WHAT YOU SHOULD DO: Further down are entries; set down exactly and only the lines from the one with "camera: 110 degrees right, 0 degrees up" up to and including the one with "camera: 80 degrees left, 5 degrees up", dropping each picture.

(Spatial reasoning data)
╔══

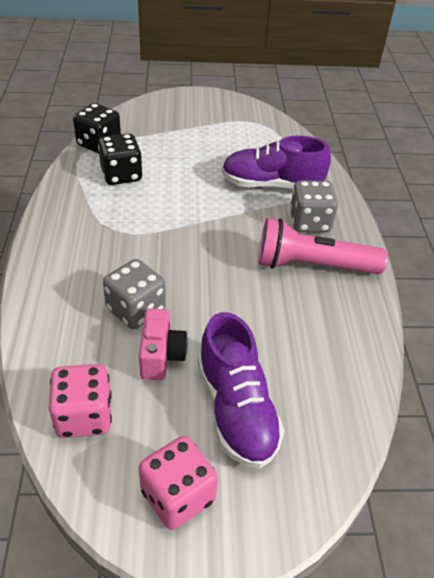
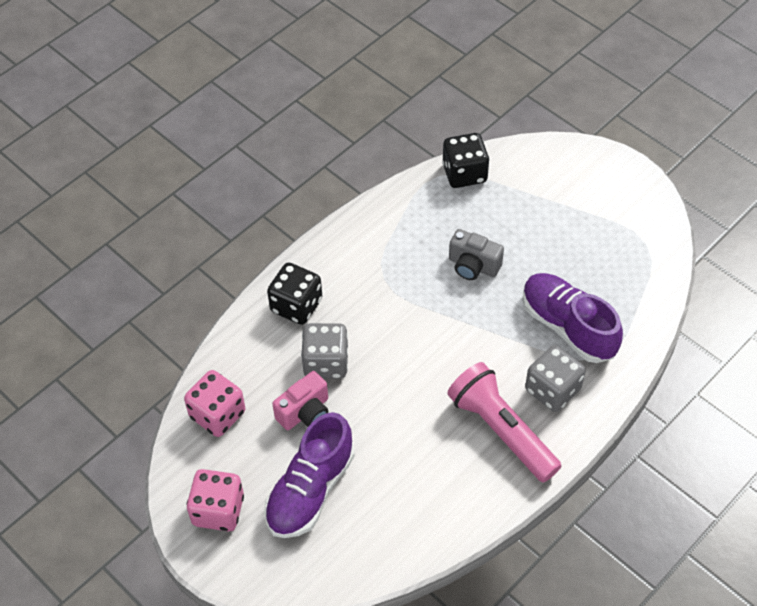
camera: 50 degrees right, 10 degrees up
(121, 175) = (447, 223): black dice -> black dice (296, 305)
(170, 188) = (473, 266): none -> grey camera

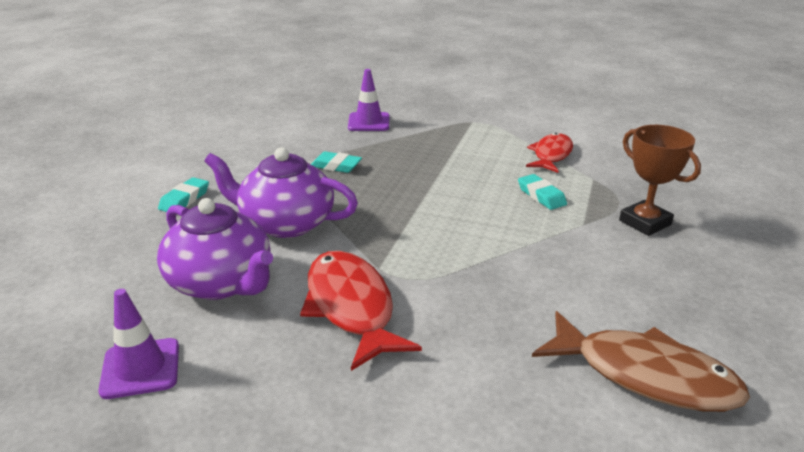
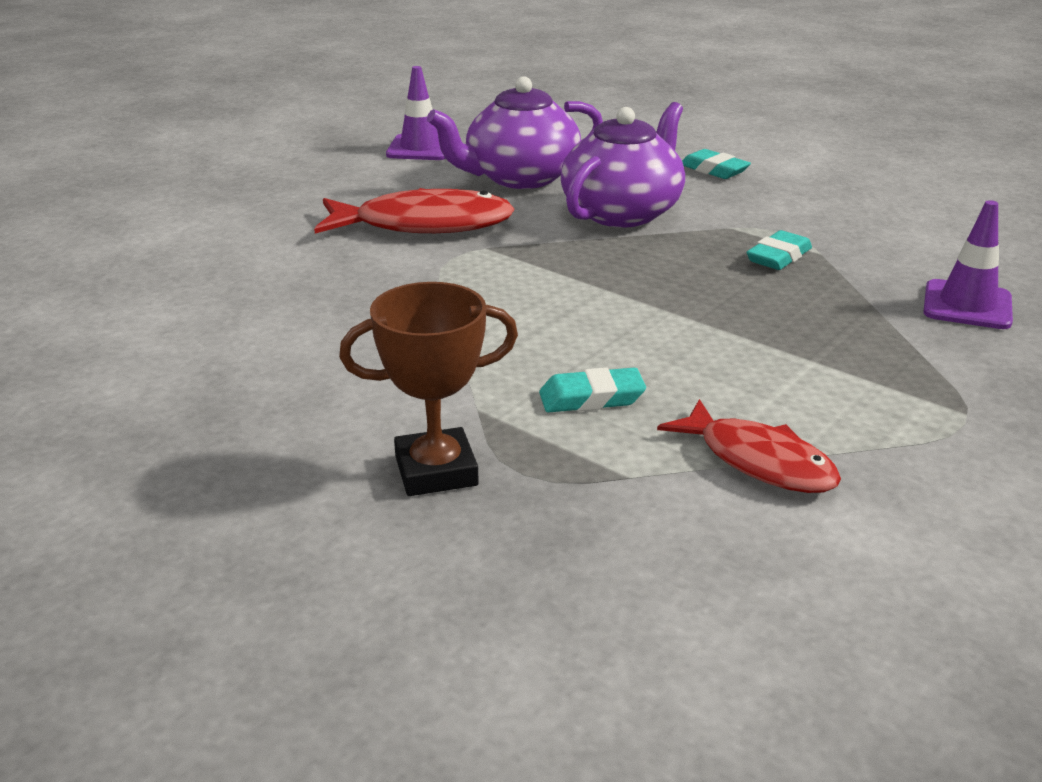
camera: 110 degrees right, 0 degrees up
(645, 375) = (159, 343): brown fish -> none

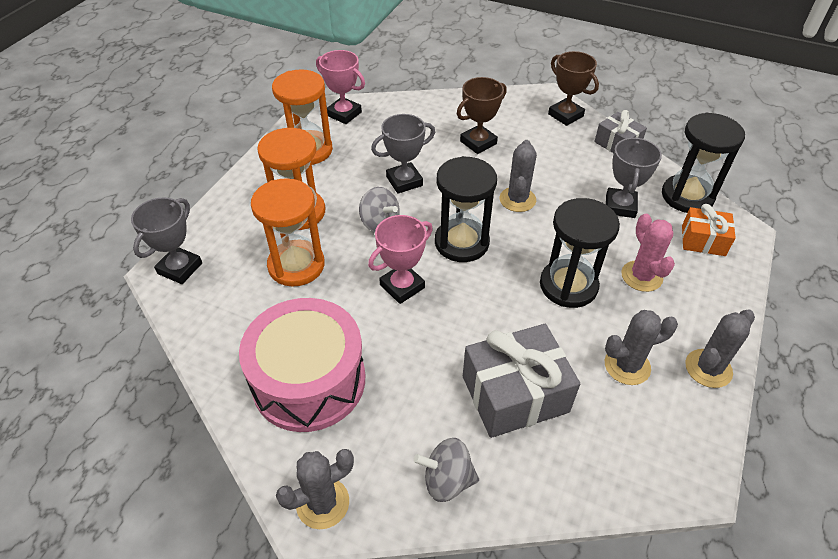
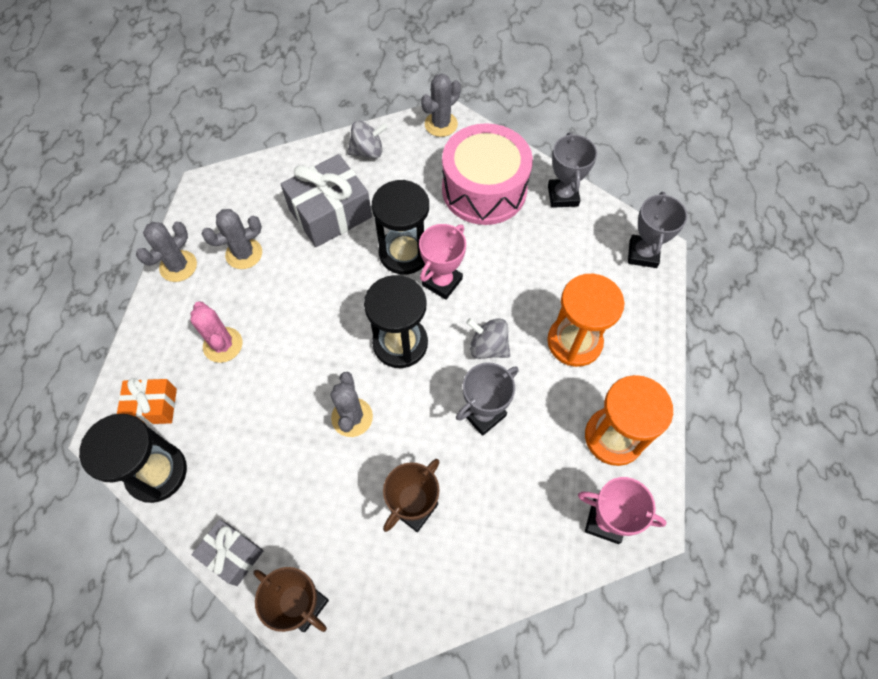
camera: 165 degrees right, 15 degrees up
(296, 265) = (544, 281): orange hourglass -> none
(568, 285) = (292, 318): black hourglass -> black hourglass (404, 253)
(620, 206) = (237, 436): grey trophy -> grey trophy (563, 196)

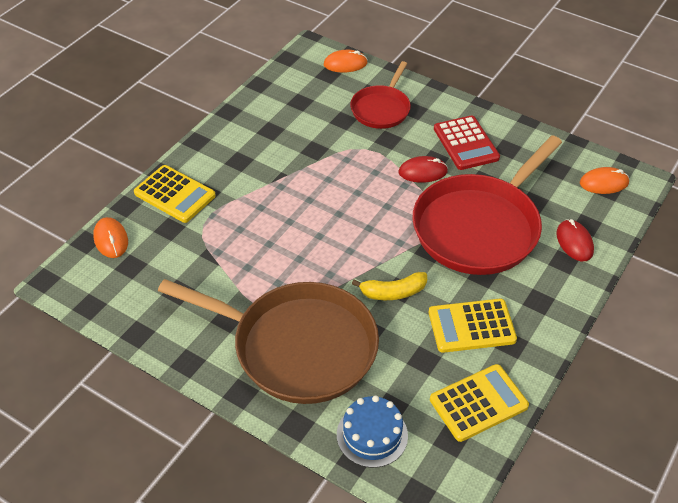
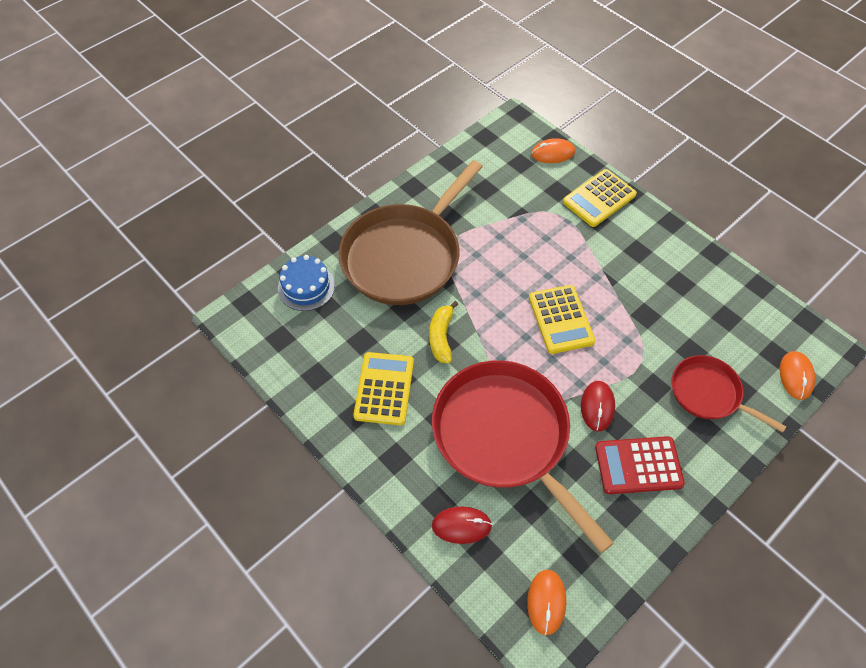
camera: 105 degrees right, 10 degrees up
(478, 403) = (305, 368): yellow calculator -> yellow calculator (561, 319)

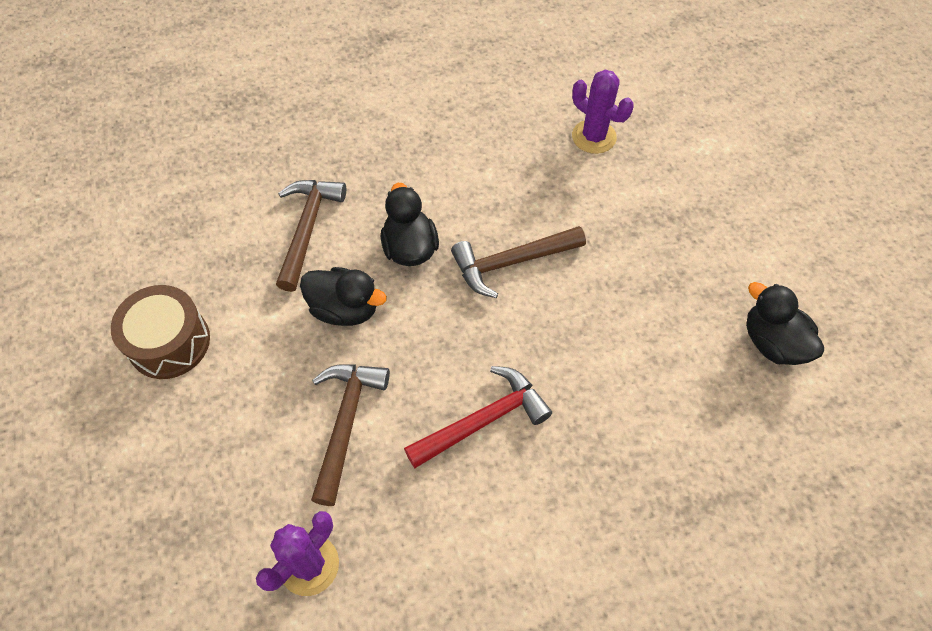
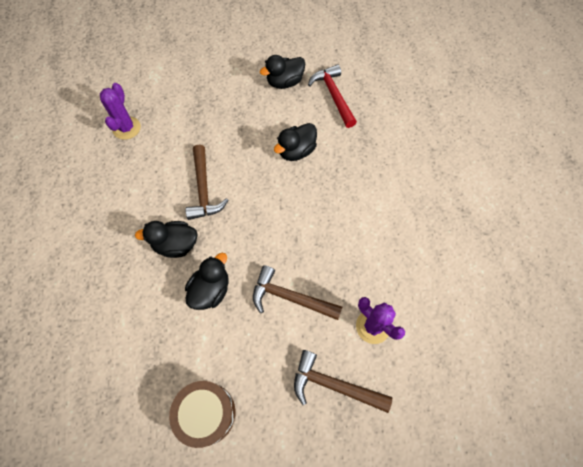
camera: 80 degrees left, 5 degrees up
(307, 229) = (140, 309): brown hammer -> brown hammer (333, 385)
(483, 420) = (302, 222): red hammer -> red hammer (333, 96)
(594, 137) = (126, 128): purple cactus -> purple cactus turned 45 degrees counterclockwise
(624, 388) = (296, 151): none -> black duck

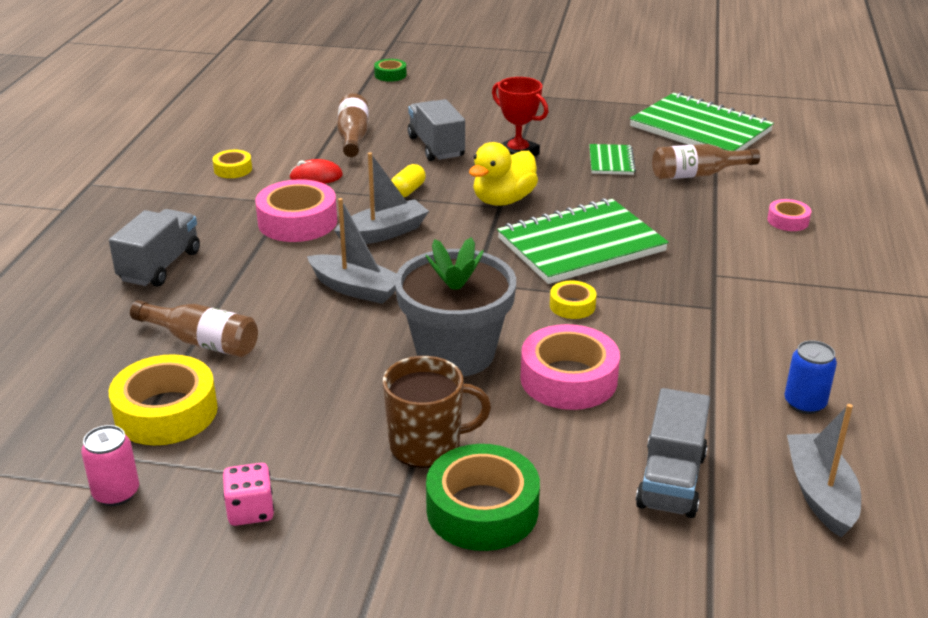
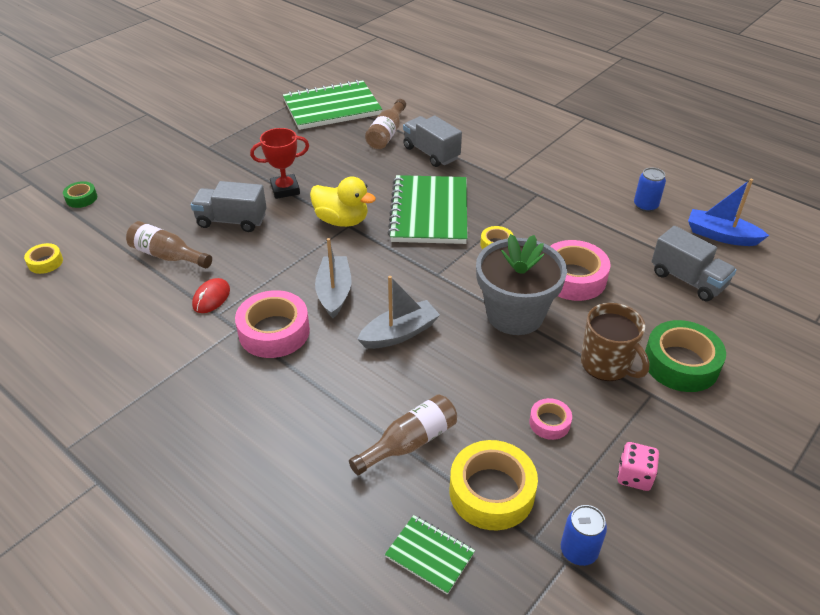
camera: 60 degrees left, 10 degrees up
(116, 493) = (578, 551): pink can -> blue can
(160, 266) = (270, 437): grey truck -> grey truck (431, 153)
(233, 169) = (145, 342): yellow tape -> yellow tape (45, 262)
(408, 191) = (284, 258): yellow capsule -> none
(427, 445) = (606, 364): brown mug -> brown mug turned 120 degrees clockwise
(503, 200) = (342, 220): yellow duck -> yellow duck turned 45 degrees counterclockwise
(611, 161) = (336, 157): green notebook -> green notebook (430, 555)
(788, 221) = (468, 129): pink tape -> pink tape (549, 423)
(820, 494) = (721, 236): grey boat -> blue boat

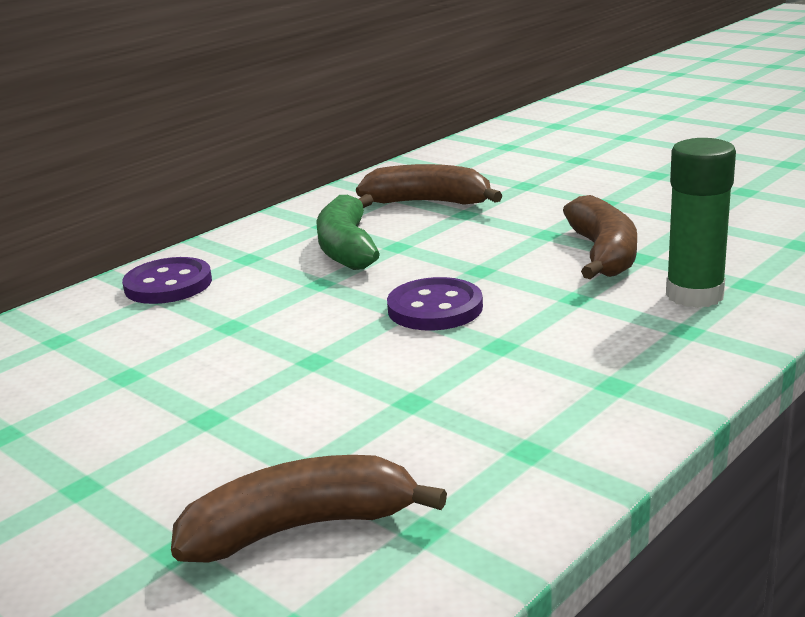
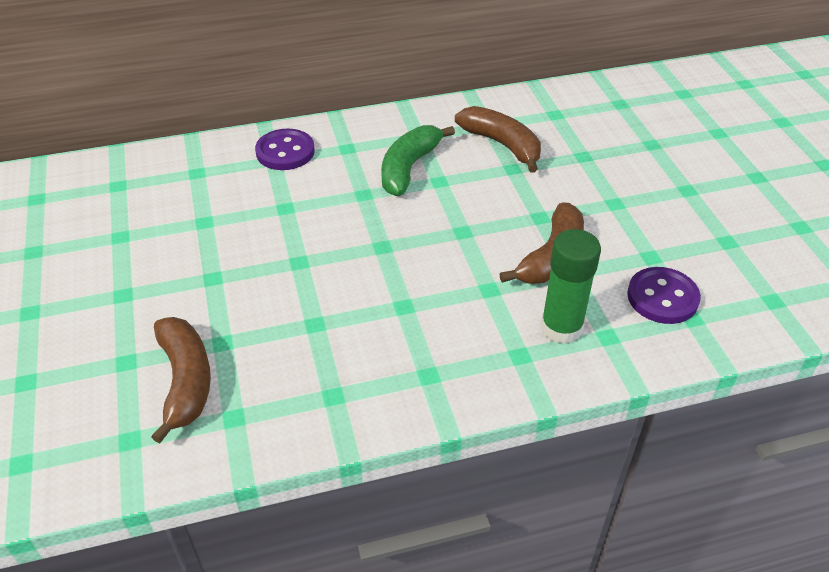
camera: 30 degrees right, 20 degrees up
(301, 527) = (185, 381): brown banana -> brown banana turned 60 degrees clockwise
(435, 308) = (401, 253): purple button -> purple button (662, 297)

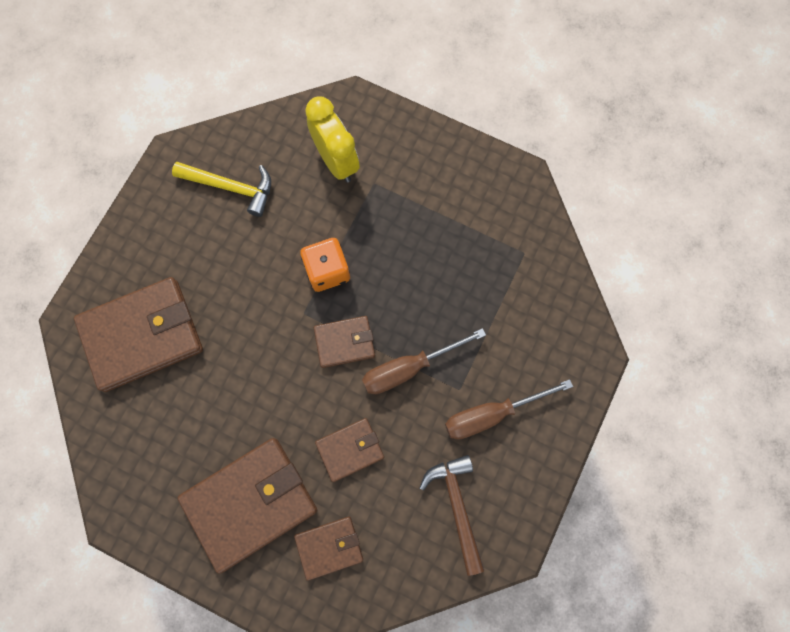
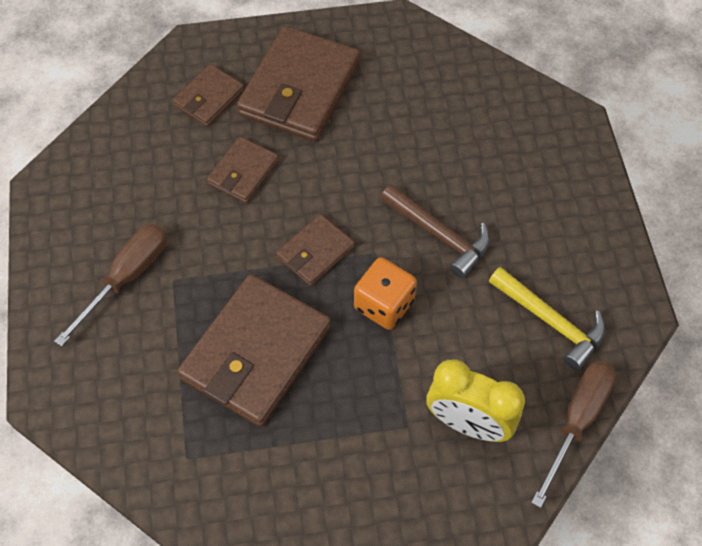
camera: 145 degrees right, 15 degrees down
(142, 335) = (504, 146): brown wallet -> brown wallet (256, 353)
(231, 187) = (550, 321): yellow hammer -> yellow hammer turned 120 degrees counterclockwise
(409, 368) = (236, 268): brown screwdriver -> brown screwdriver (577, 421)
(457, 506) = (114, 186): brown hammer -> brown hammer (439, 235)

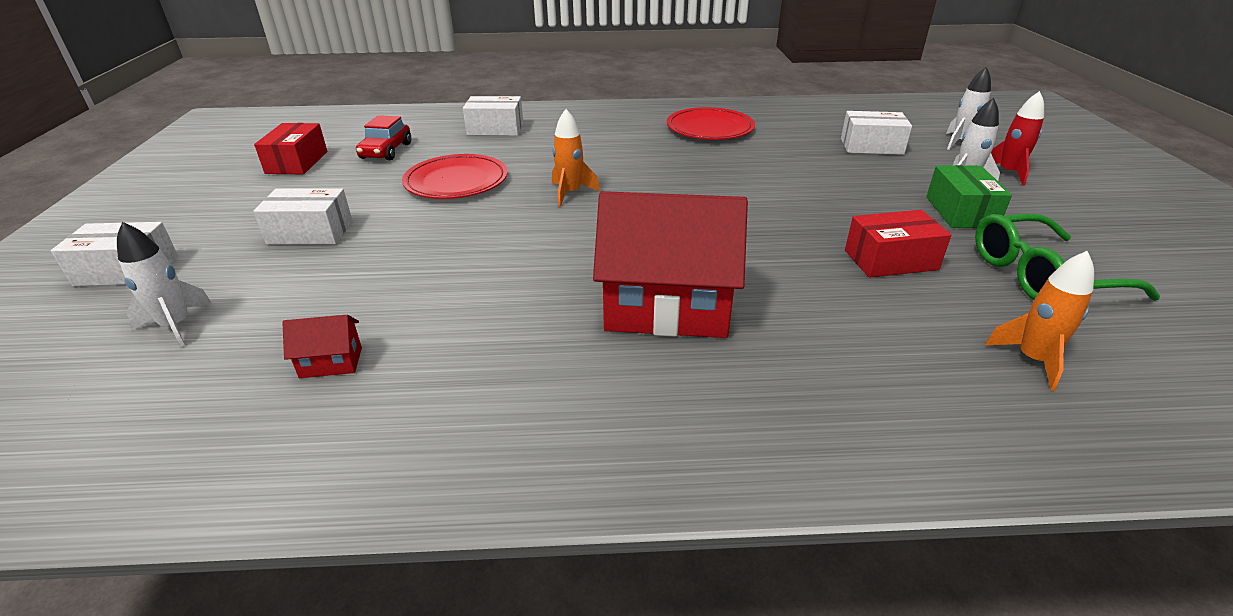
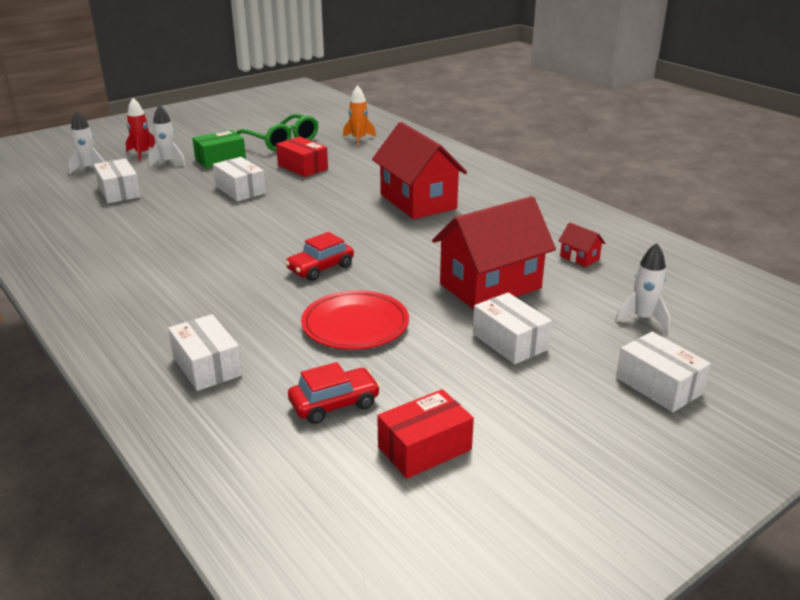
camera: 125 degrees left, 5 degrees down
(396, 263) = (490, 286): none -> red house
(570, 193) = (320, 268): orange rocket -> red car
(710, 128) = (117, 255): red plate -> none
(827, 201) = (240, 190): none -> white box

╚══

ANSWER BOX:
camera: 110 degrees right, 0 degrees up
(645, 375) = (159, 343): brown fish -> none

camera: 165 degrees right, 15 degrees up
(296, 265) = (544, 281): orange hourglass -> none
(568, 285) = (292, 318): black hourglass -> black hourglass (404, 253)
(620, 206) = (237, 436): grey trophy -> grey trophy (563, 196)

camera: 105 degrees right, 10 degrees up
(478, 403) = (305, 368): yellow calculator -> yellow calculator (561, 319)

camera: 80 degrees left, 5 degrees up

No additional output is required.